→ **EXERCISE REQUIREMENTS**
After locating the line that contains "IR3 pin OUT: D13 -> D12", output that line and each one following it, exactly, to the end of the entries. No pictures.

= = =

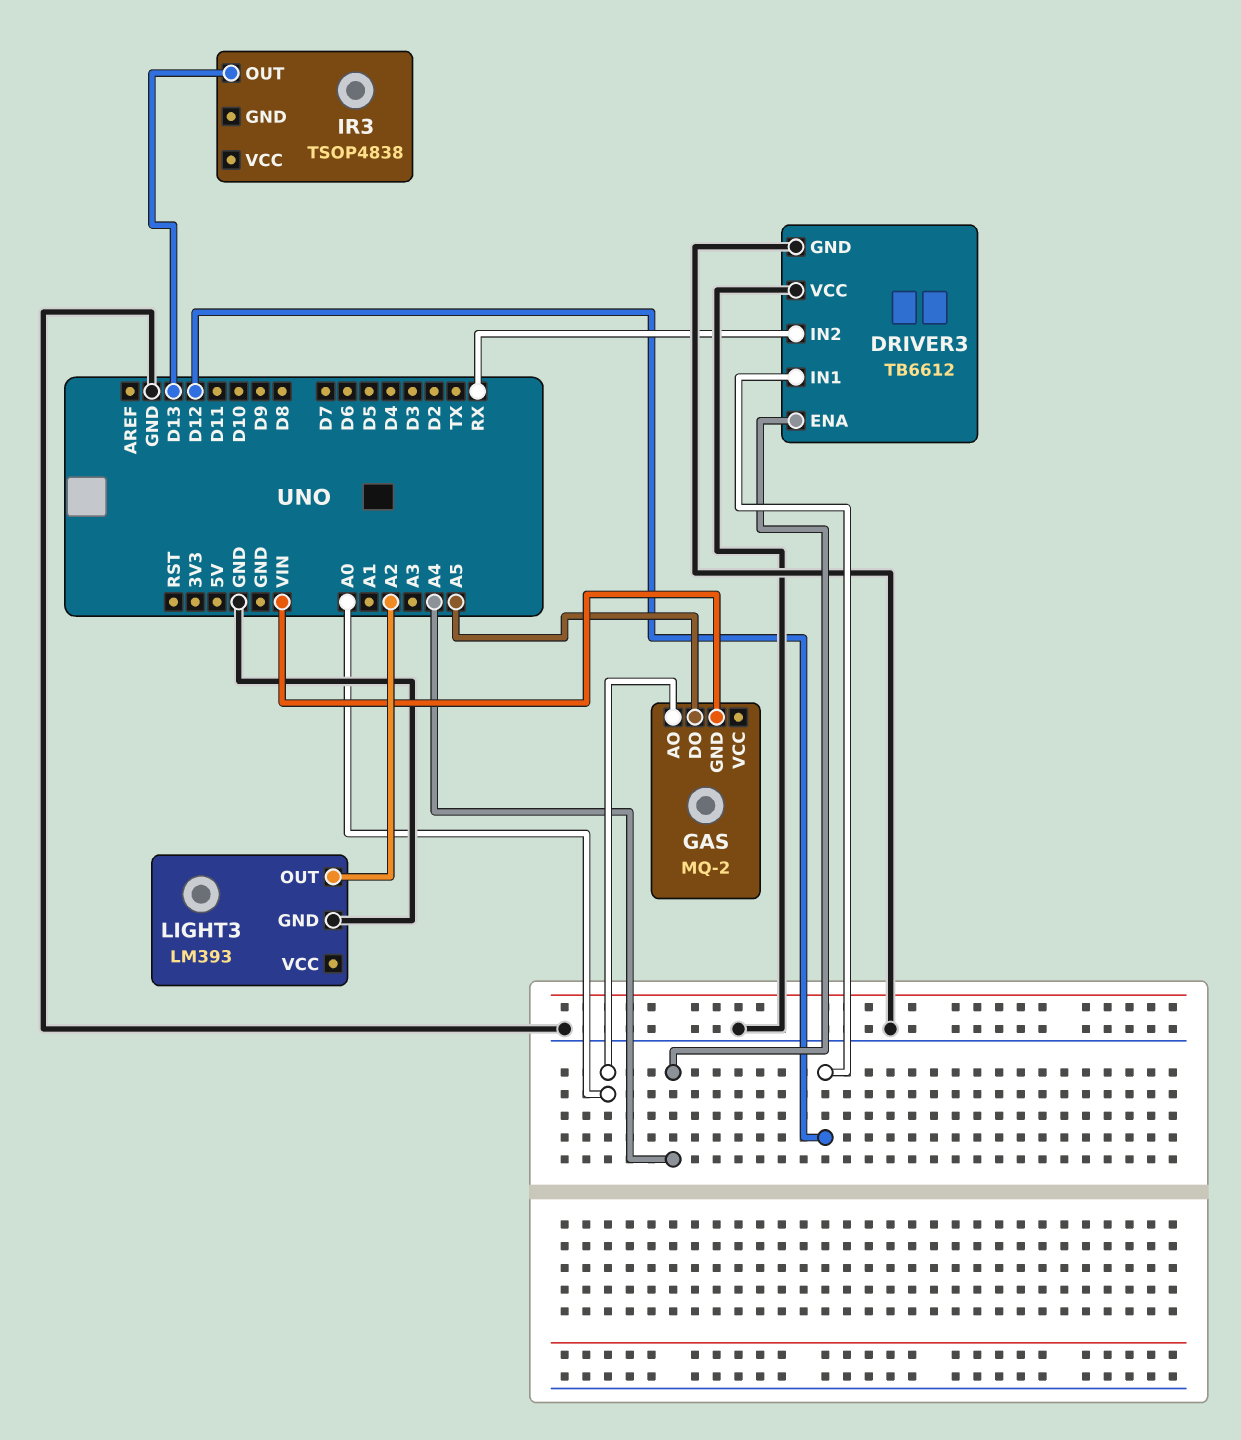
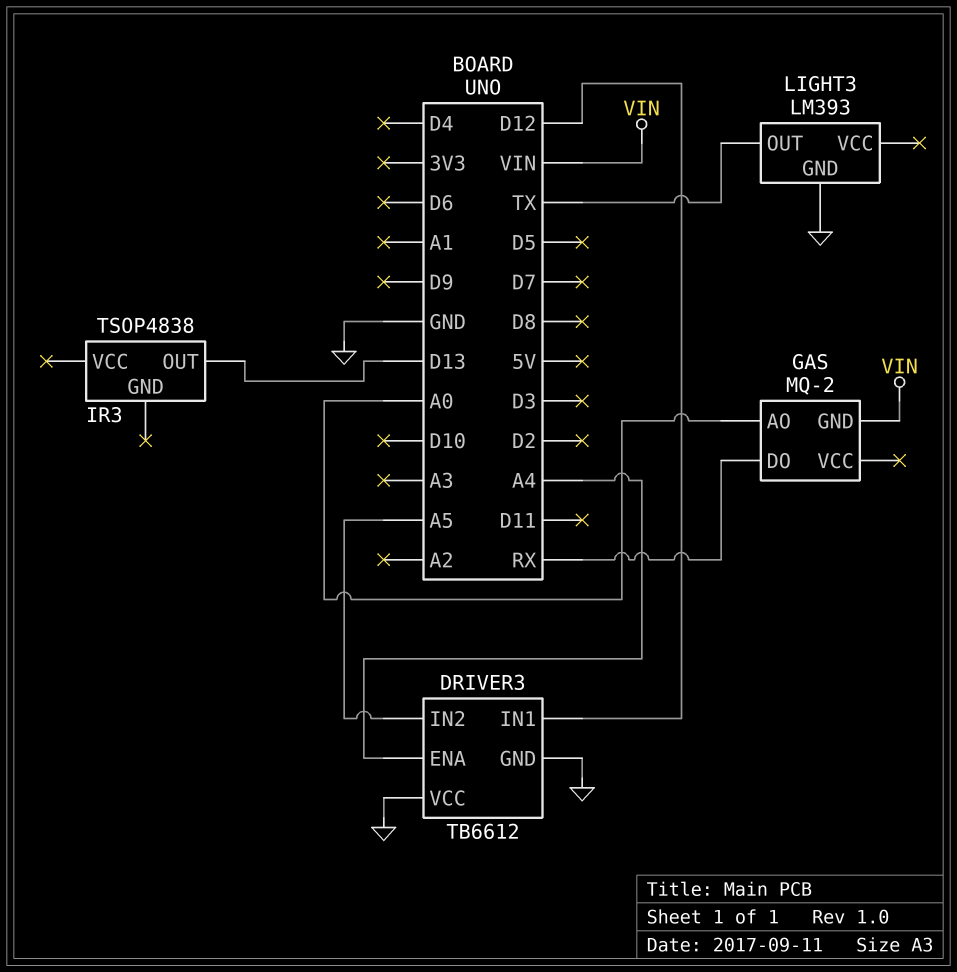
DRIVER3 pin IN2: RX -> A5
GAS pin DO: A5 -> RX
LIGHT3 pin OUT: A2 -> TX

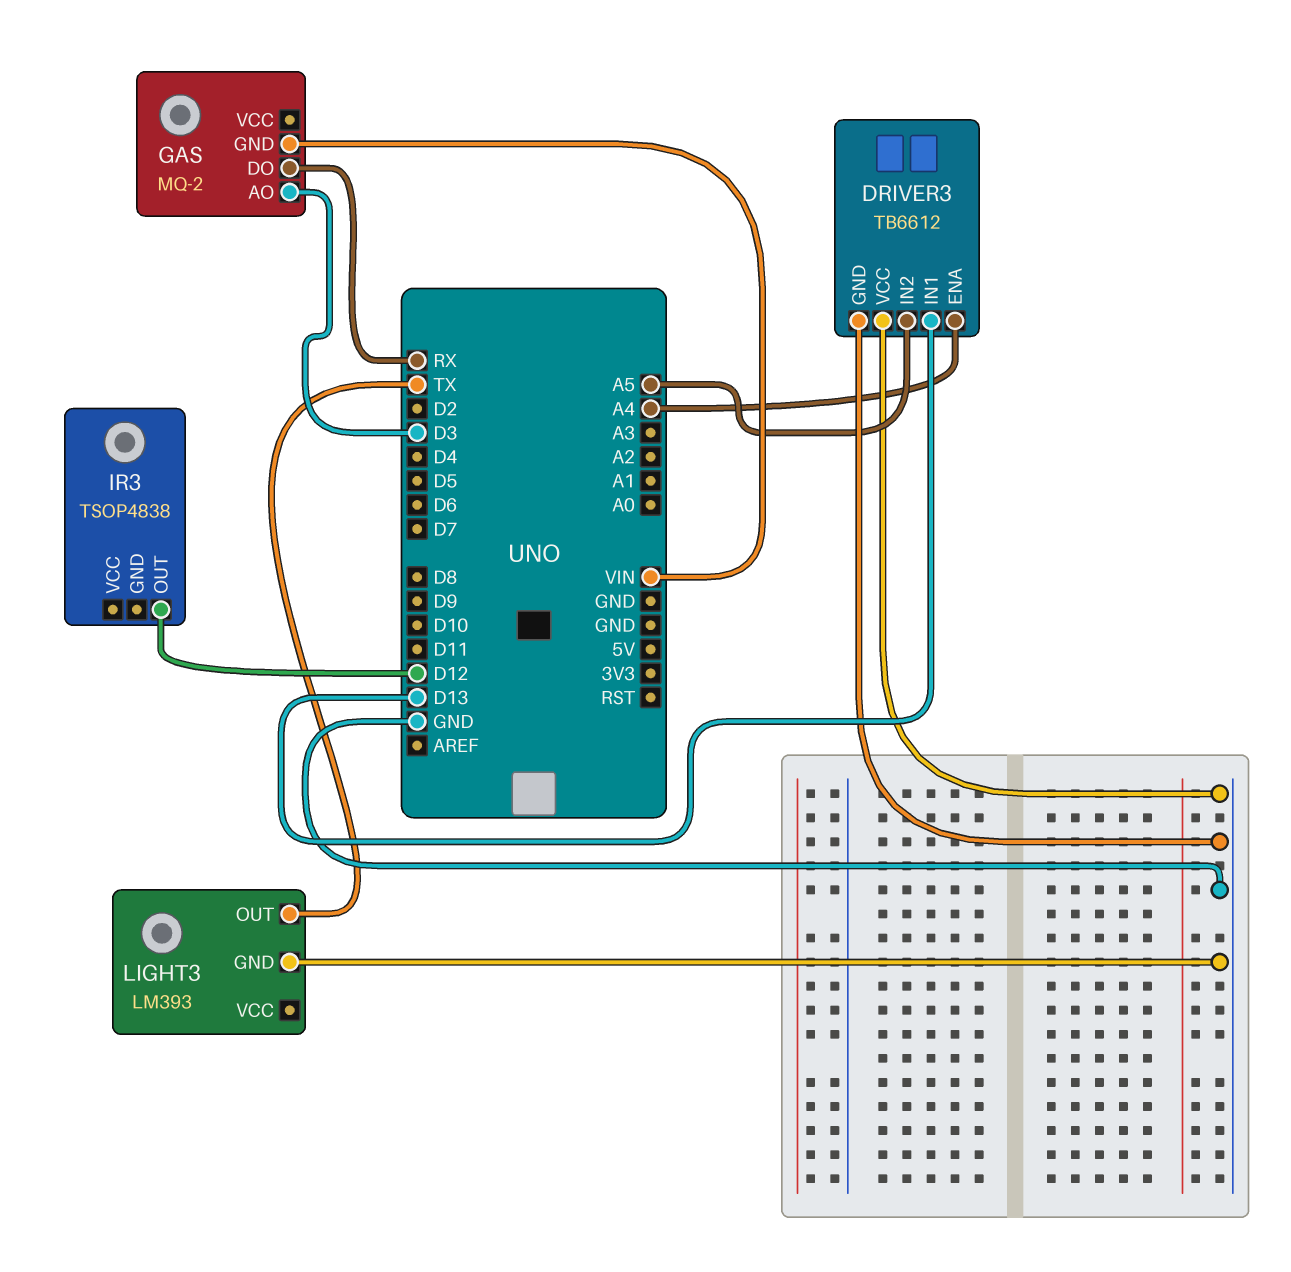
DRIVER3 pin IN1: D12 -> D13
GAS pin AO: A0 -> D3
IR3 pin OUT: D13 -> D12

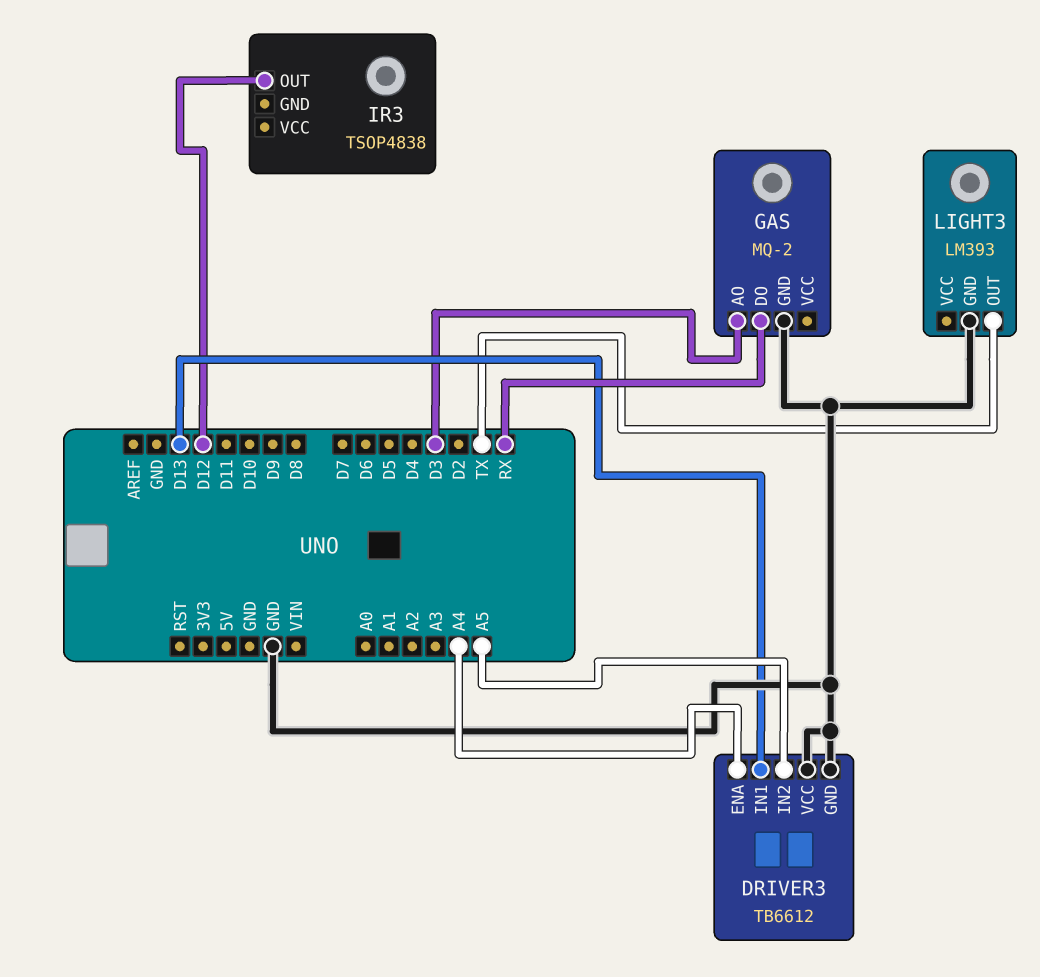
GAS pin GND: VIN -> GND

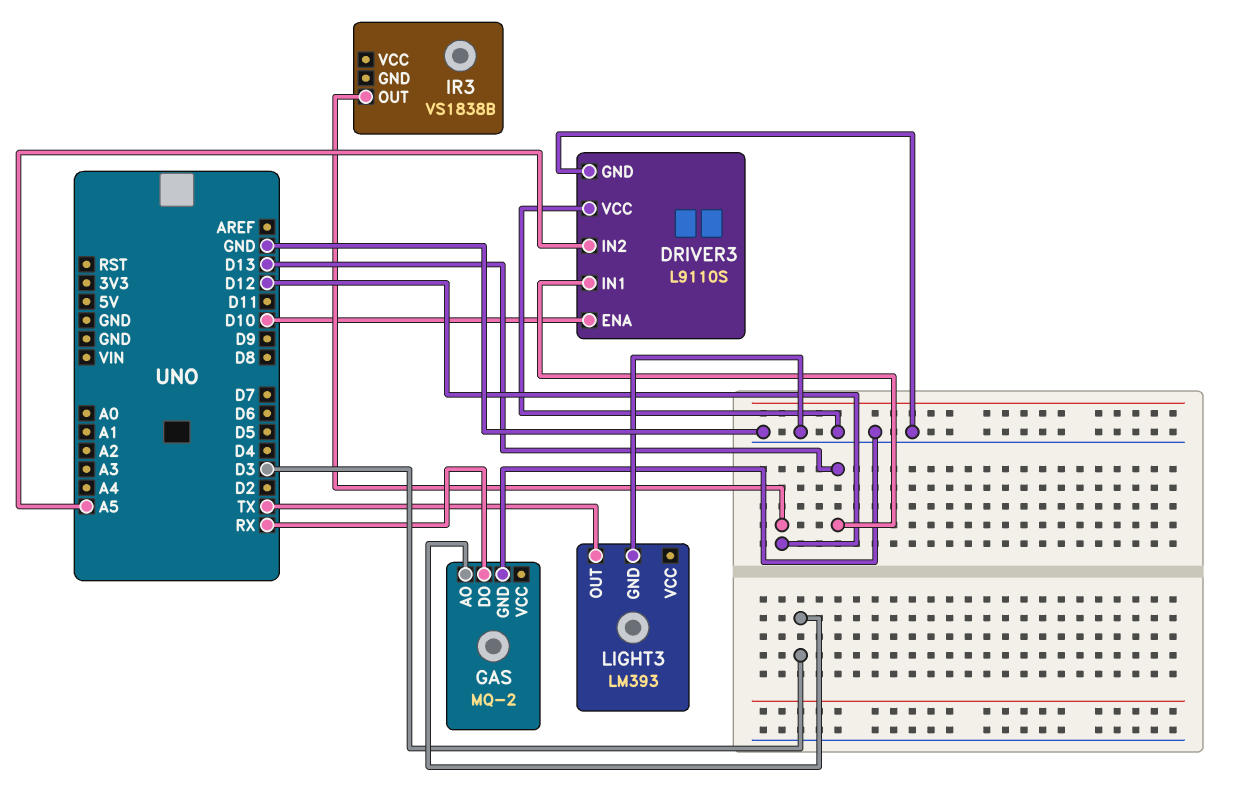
DRIVER3: TB6612 -> L9110S
DRIVER3 pin ENA: A4 -> D10
IR3: TSOP4838 -> VS1838B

= = =

→ **WORKED SOLUTION**
IR3 pin OUT: D13 -> D12

GAS pin GND: VIN -> GND

DRIVER3: TB6612 -> L9110S
DRIVER3 pin ENA: A4 -> D10
IR3: TSOP4838 -> VS1838B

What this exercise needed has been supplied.